**WHAT THE TASK ASKS:** Scan the records below for the line containing "red line: (27, 111) -> (98, 254), moved" and the line containing "blue line: (83, 172) -> (133, 293), moved". Copy both, plus every line between, exactly.

**MATERIAL FOR THE TASK:**
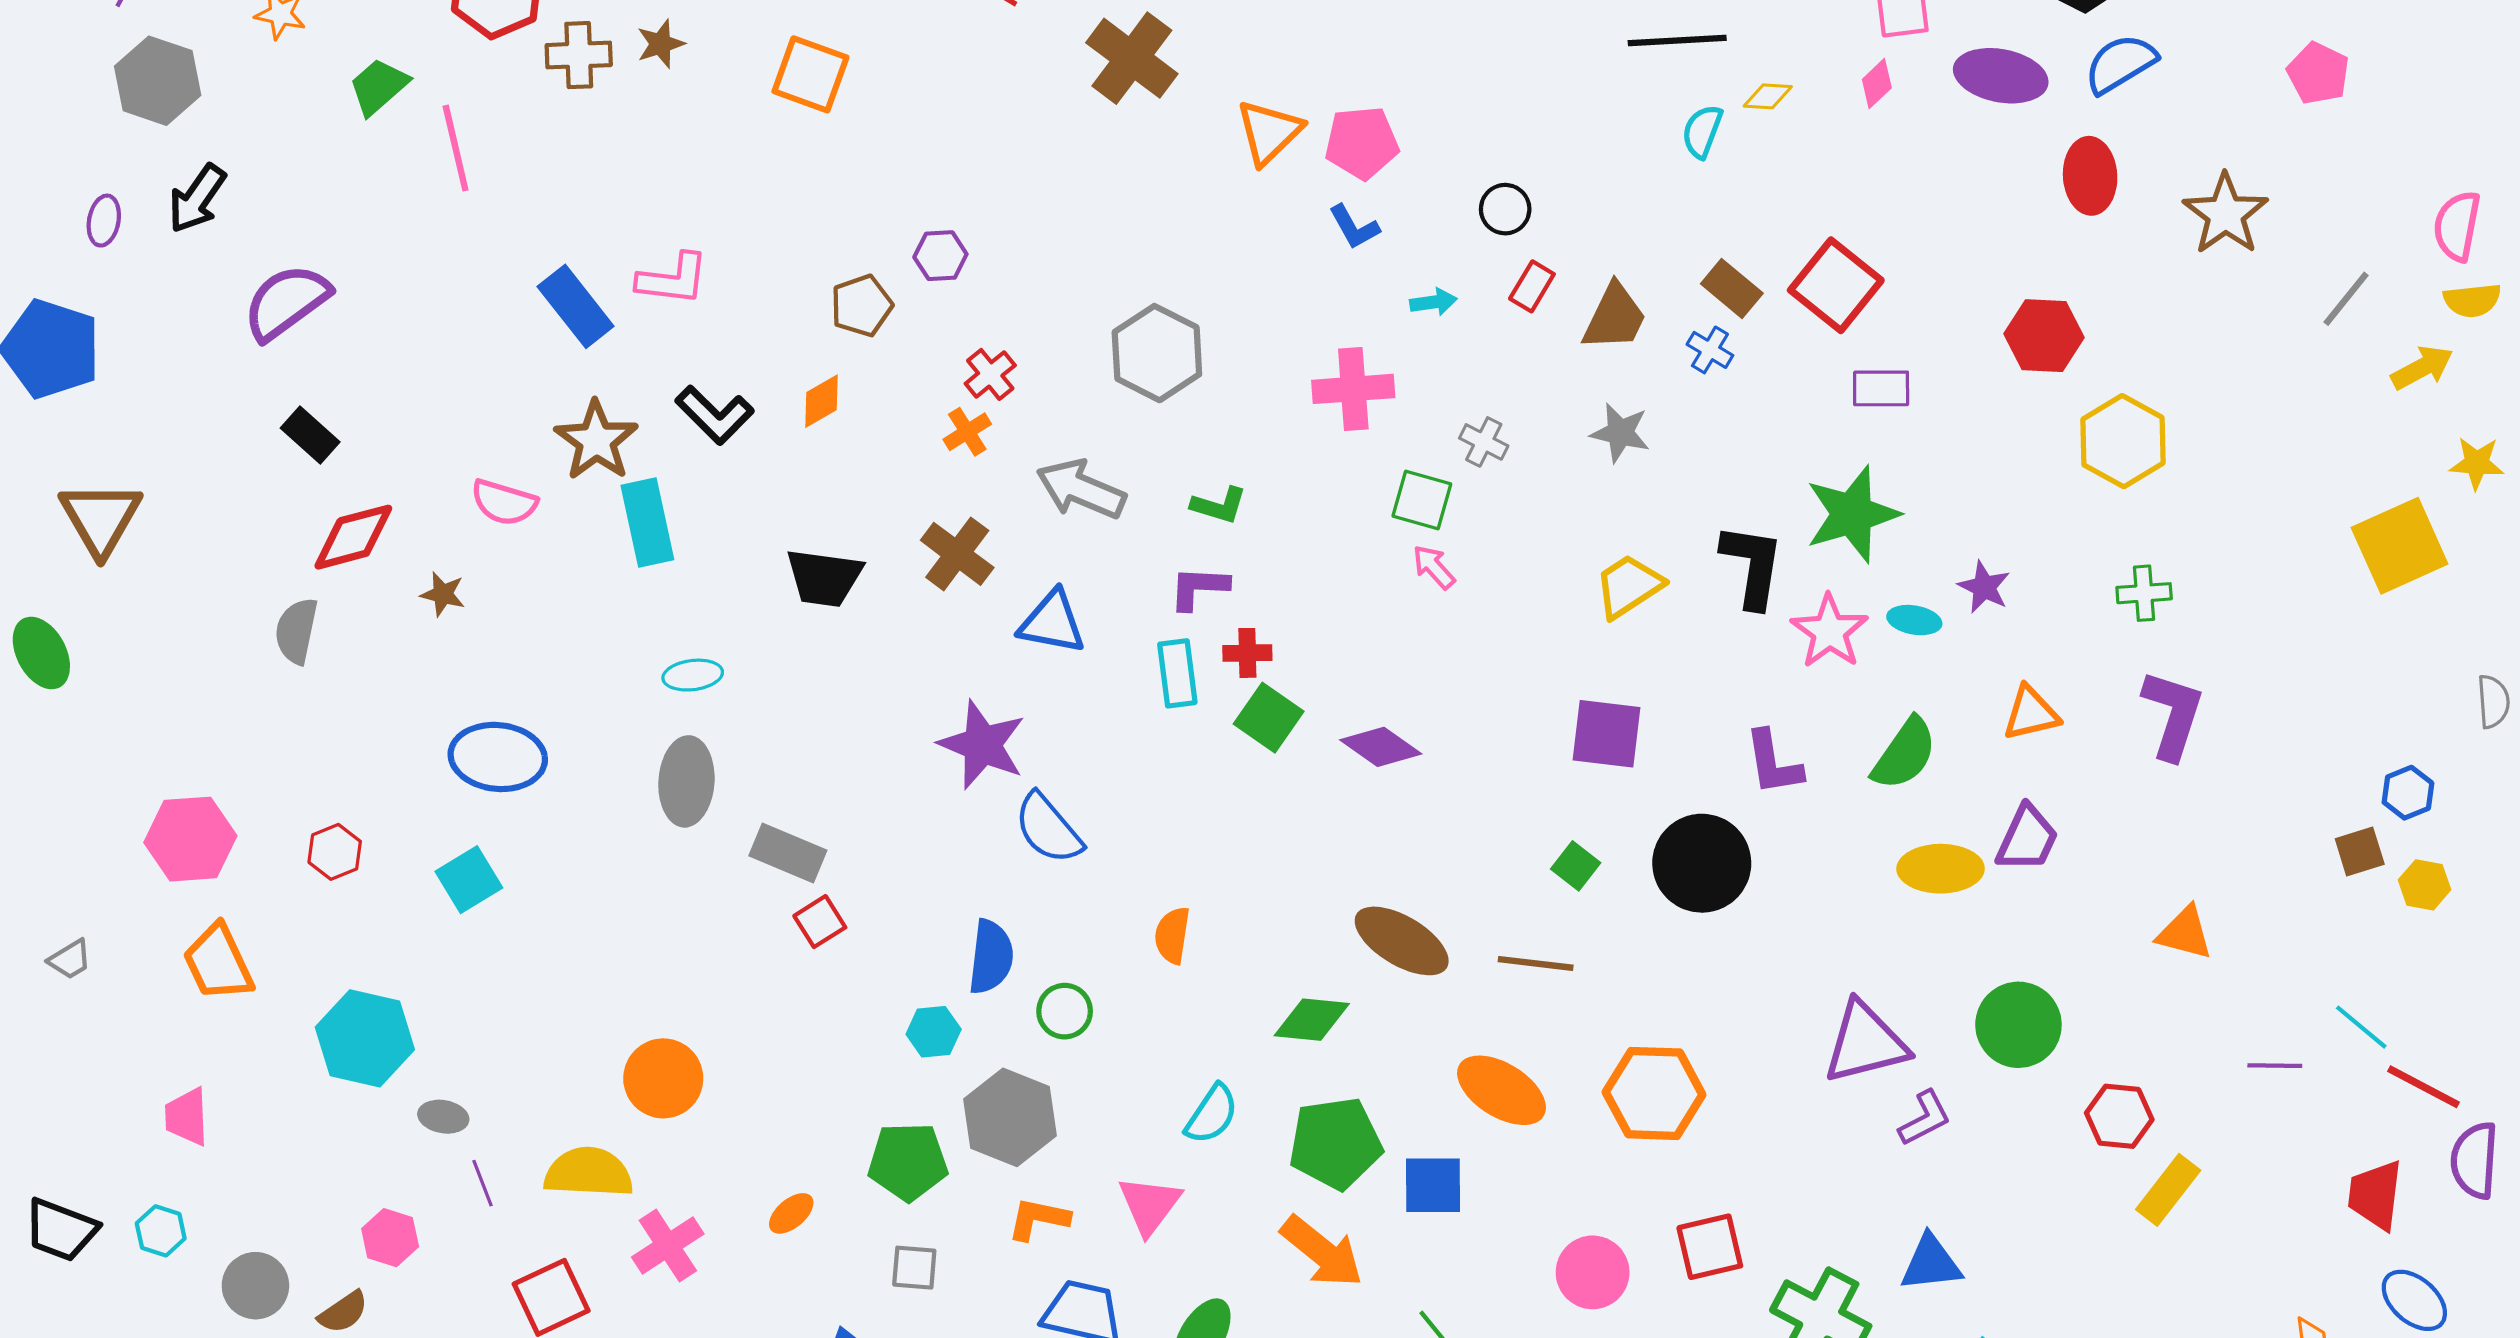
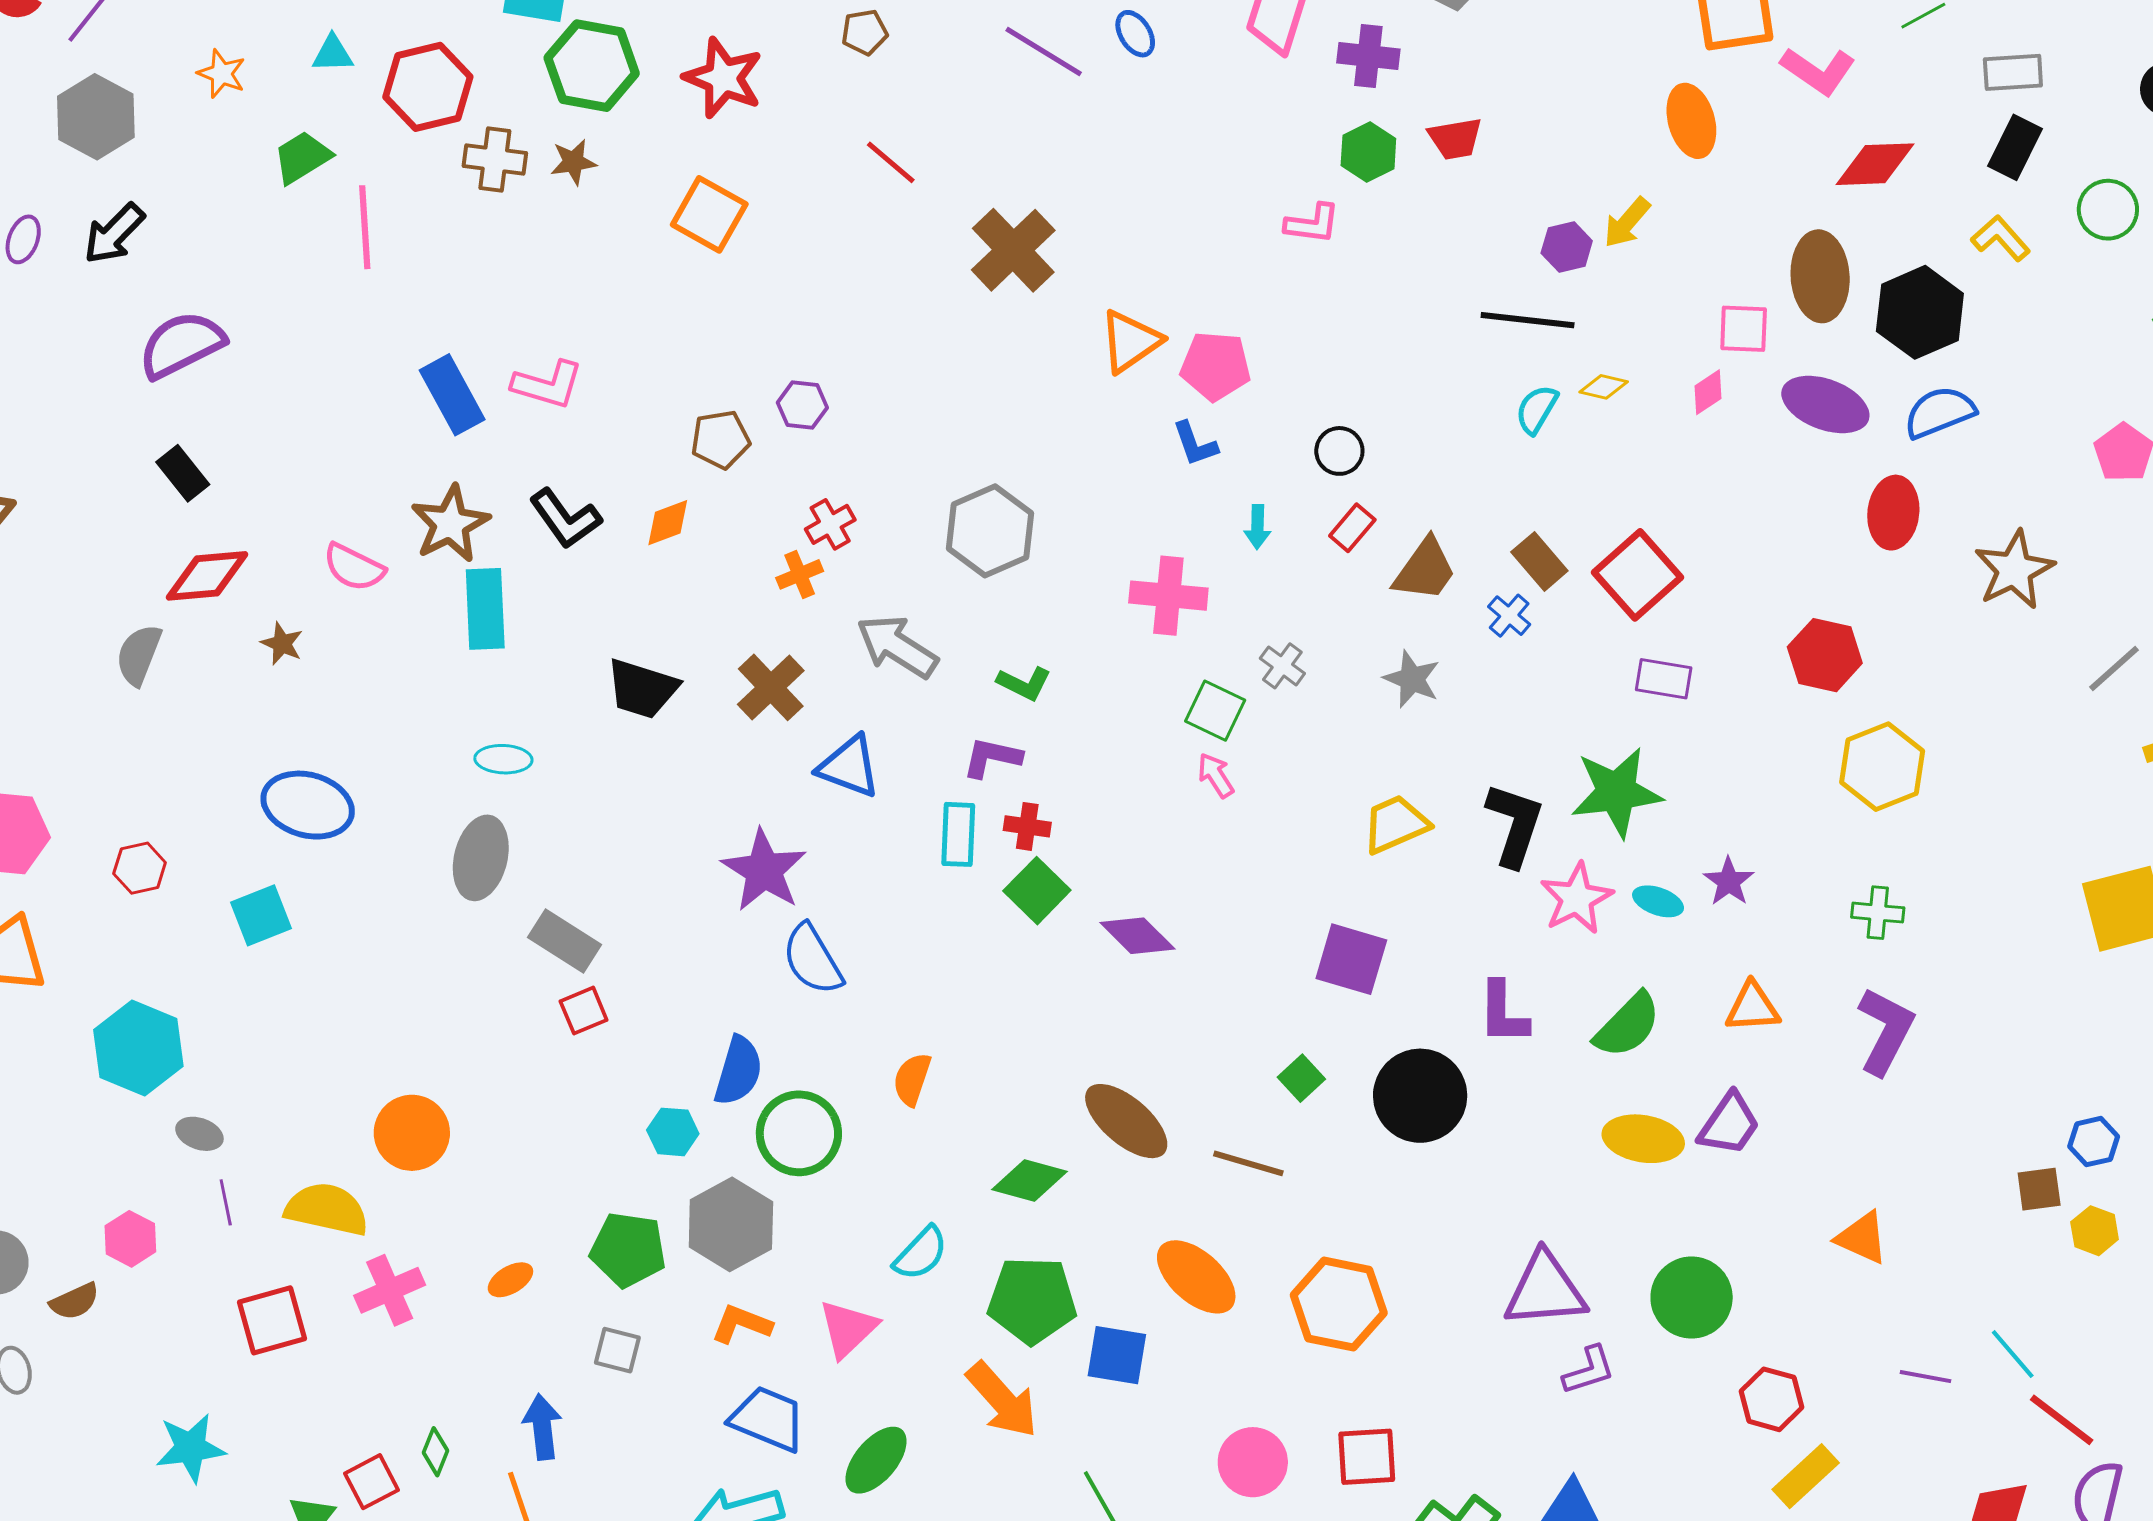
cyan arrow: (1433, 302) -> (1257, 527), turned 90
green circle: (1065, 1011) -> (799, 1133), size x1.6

* * *

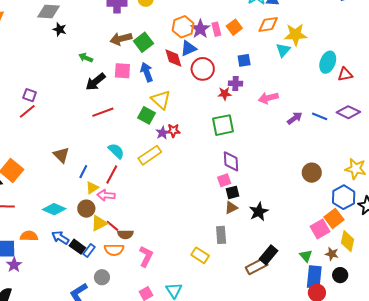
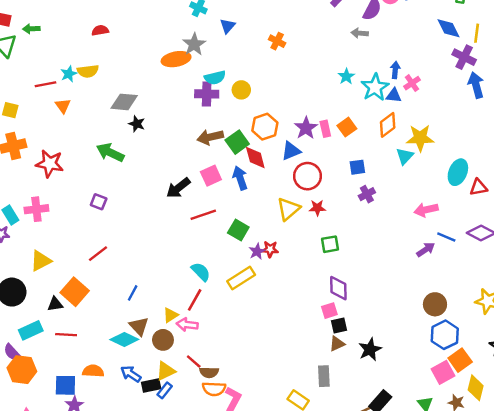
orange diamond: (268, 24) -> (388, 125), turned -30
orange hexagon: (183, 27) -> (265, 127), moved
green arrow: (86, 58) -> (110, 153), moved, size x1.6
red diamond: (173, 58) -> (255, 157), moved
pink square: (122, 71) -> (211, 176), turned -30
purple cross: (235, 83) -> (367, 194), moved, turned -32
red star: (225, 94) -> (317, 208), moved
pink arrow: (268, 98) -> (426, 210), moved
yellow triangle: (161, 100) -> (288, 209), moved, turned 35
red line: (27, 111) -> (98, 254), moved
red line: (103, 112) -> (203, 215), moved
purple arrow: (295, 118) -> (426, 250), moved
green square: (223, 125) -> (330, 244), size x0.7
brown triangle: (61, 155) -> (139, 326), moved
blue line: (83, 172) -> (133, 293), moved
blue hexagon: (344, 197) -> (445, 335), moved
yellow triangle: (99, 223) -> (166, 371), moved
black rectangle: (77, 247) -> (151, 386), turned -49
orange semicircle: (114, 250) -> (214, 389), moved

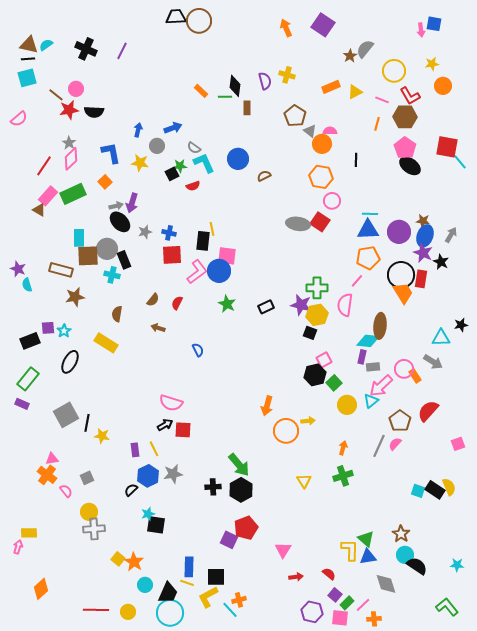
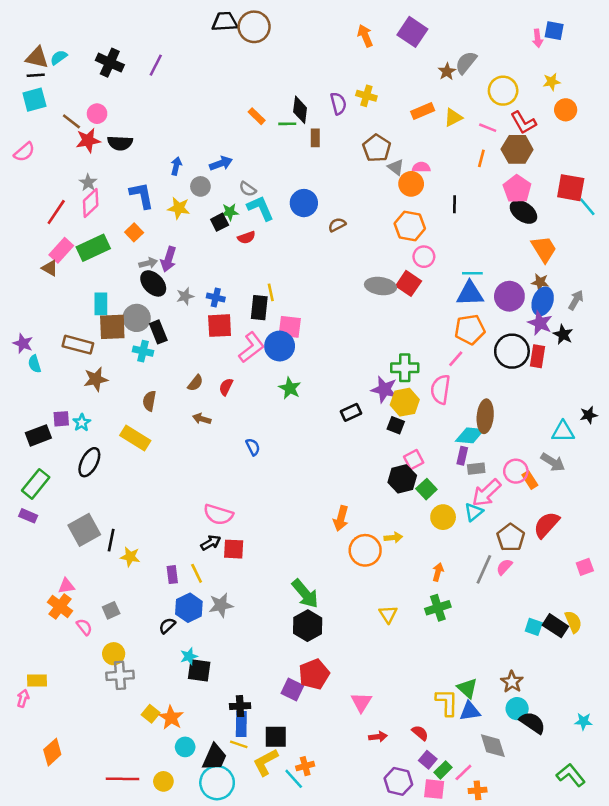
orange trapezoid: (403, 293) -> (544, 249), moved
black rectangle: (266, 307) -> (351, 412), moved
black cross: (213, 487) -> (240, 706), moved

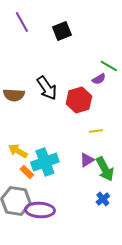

**FINISHED TASK:**
red line: (27, 111) -> (98, 254), moved
red line: (103, 112) -> (203, 215), moved
purple arrow: (295, 118) -> (426, 250), moved
green square: (223, 125) -> (330, 244), size x0.7
brown triangle: (61, 155) -> (139, 326), moved
blue line: (83, 172) -> (133, 293), moved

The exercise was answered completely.